▸ WHAT TO PRODUCE: What is needed is a word-for-word copy of all the entries, minus the pictures.

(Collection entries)
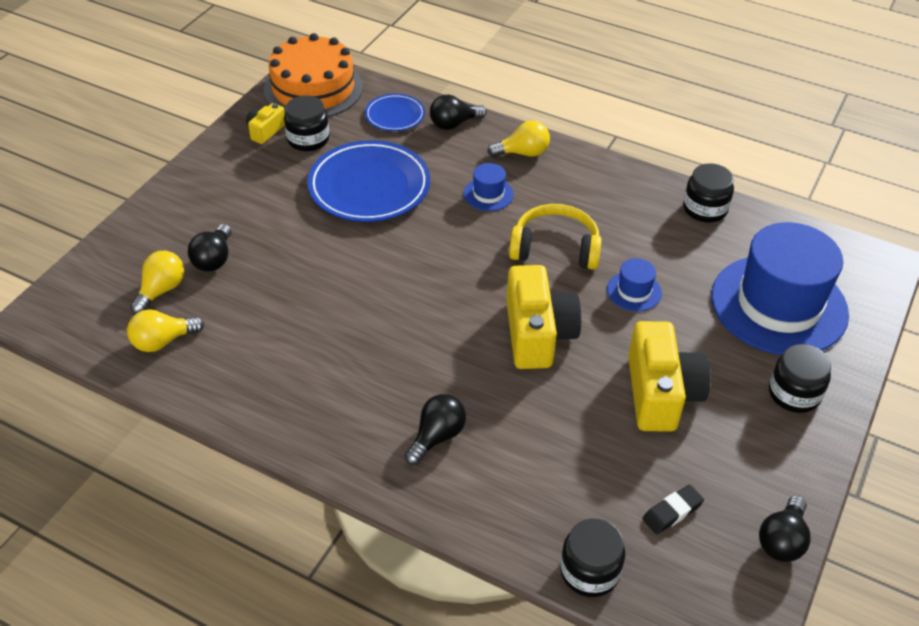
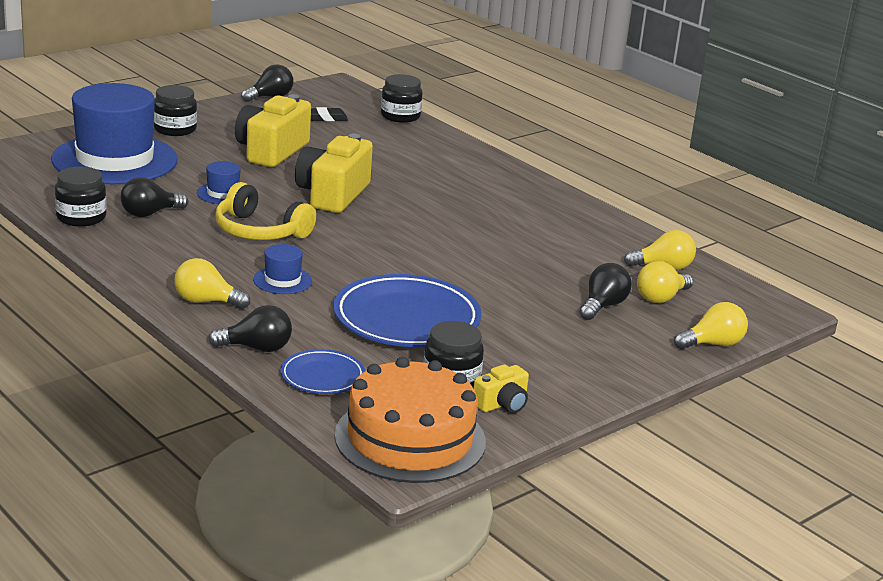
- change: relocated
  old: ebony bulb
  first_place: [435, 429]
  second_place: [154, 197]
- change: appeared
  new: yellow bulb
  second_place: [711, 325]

▸ RESULT OF THIS TASK:
- change: relocated
  old: ebony bulb
  first_place: [435, 429]
  second_place: [154, 197]
- change: appeared
  new: yellow bulb
  second_place: [711, 325]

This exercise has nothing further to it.